Requirement >>
Please pull out each line of the data below that contains the word "farther", copying those lines in their original order.

====

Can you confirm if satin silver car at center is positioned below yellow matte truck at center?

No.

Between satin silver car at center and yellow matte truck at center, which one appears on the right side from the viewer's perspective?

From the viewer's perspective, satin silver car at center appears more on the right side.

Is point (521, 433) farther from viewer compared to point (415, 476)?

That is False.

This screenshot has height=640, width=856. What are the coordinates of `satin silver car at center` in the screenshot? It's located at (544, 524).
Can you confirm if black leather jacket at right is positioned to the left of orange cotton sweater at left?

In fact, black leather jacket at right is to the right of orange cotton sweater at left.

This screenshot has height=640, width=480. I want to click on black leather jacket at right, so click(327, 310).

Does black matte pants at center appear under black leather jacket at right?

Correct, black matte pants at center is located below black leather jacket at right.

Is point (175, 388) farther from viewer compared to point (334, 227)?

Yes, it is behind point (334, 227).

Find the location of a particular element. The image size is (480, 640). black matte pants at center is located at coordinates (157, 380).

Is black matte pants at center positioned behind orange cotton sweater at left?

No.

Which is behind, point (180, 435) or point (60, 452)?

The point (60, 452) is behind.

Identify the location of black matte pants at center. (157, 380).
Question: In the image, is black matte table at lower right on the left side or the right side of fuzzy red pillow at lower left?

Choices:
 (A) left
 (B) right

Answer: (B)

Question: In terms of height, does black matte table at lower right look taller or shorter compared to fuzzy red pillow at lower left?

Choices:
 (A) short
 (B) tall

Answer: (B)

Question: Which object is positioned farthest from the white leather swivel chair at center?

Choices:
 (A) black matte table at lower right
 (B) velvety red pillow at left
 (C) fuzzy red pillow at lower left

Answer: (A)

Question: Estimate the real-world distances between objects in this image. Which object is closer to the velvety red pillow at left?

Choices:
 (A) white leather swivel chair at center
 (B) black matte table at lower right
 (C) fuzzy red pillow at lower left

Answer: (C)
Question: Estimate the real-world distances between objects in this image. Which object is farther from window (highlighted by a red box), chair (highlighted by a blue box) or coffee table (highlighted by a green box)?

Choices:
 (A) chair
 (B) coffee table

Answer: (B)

====

Answer to the exercise >>
Is point (521, 433) farther from viewer compared to point (415, 476)?
Is point (175, 388) farther from viewer compared to point (334, 227)?
Question: Estimate the real-world distances between objects in this image. Which object is farther from window (highlighted by a red box), chair (highlighted by a blue box) or coffee table (highlighted by a green box)?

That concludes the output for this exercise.